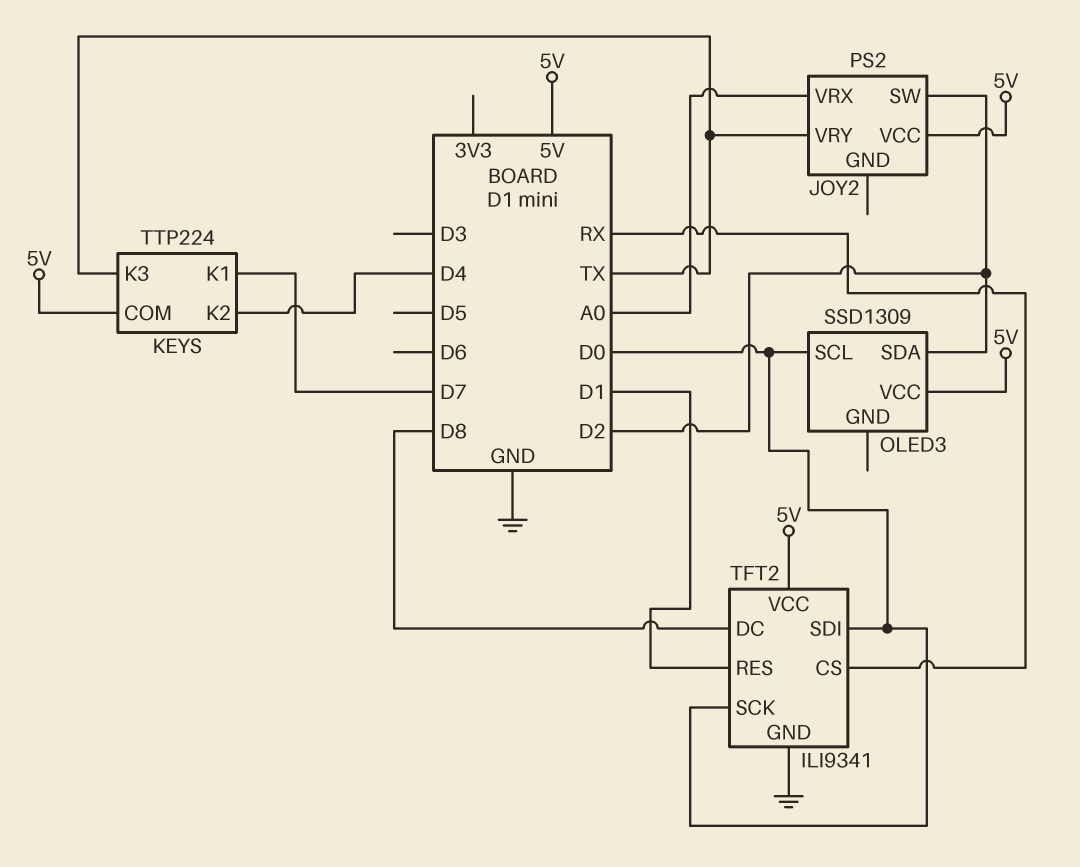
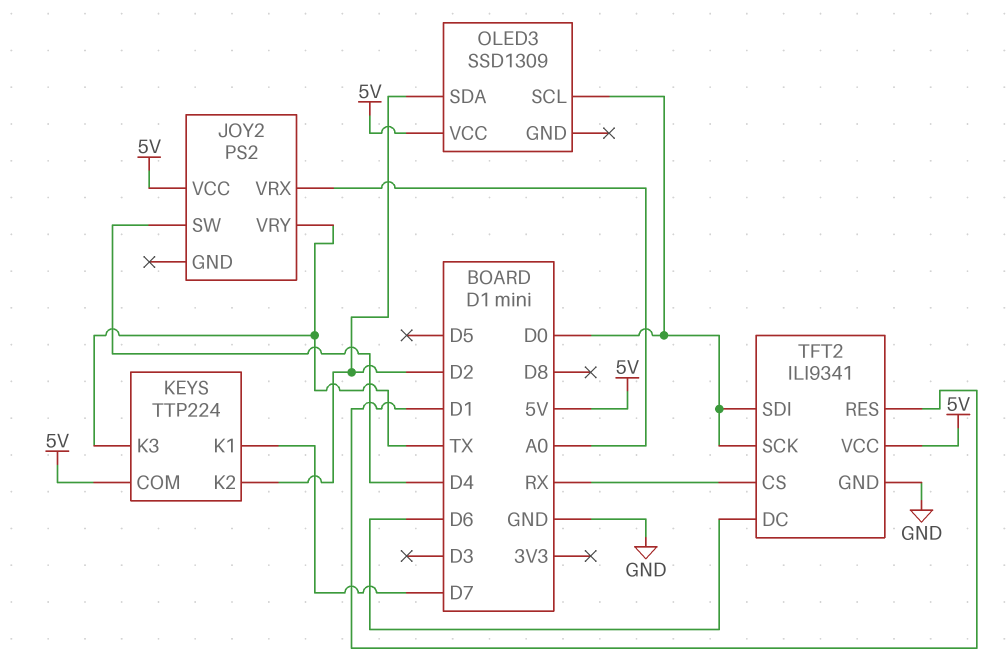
JOY2 pin SW: D2 -> D4
KEYS pin K2: D4 -> D2
TFT2 pin DC: D8 -> D6

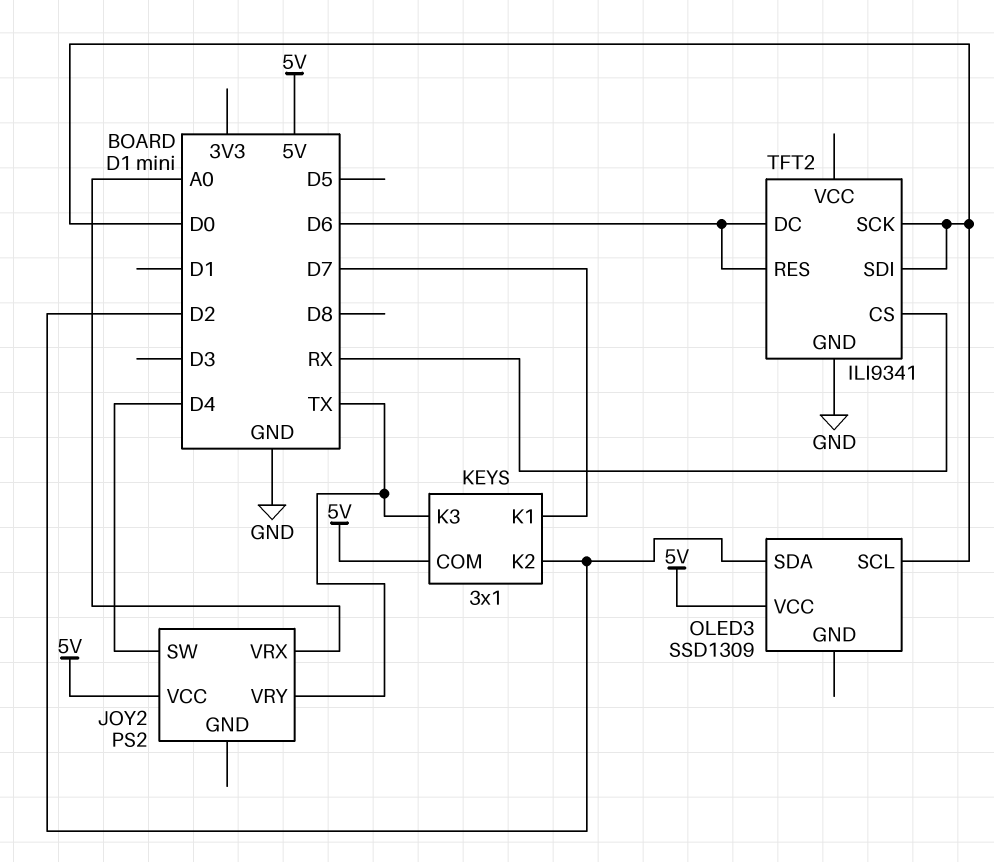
KEYS: TTP224 -> 3x1
TFT2 pin RES: D1 -> D6
TFT2 pin VCC: 5V -> none

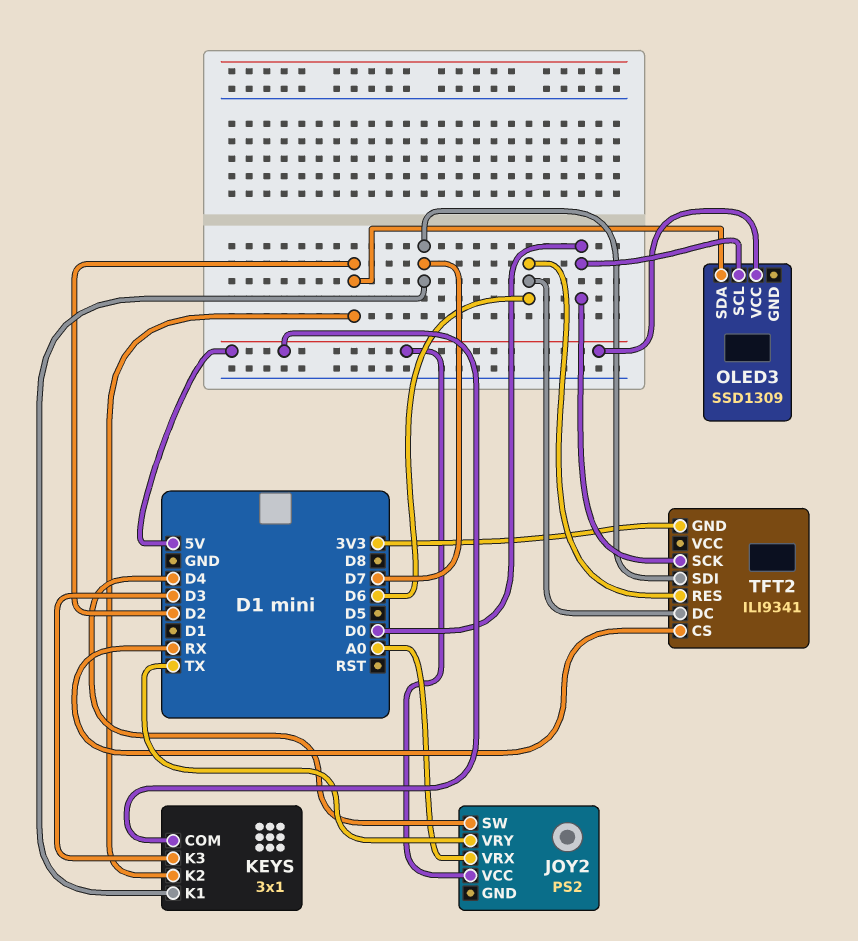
KEYS pin K3: TX -> D3
TFT2 pin GND: GND -> 3V3
TFT2 pin SDI: D0 -> D7

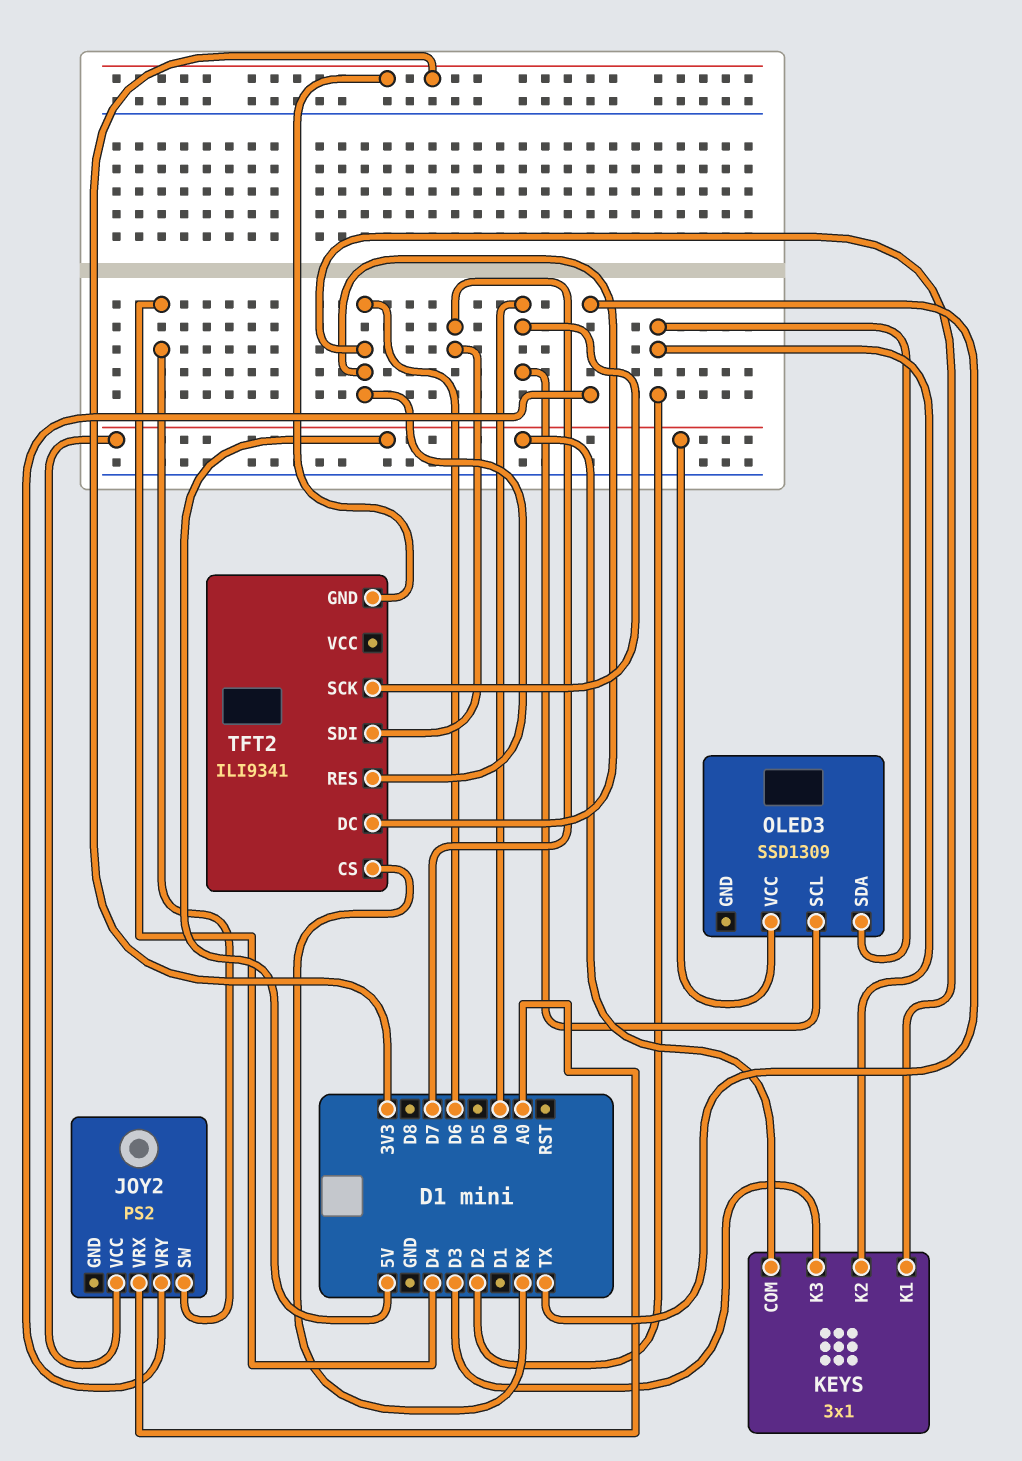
KEYS pin K1: D7 -> D6

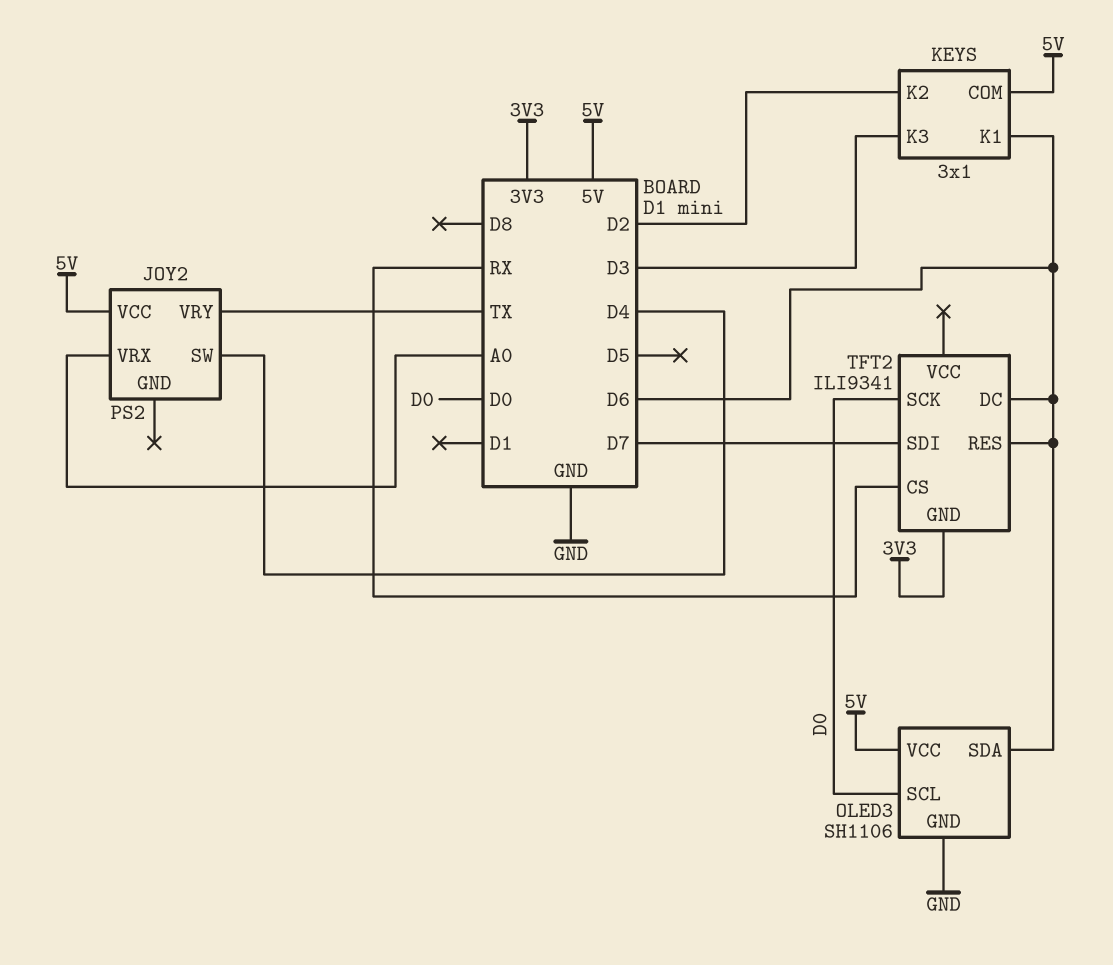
OLED3: SSD1309 -> SH1106
OLED3 pin GND: none -> GND
OLED3 pin SDA: D2 -> D6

Work instruction: If a line of the data contains "none", copy it out.

Exercise result:
TFT2 pin VCC: 5V -> none
OLED3 pin GND: none -> GND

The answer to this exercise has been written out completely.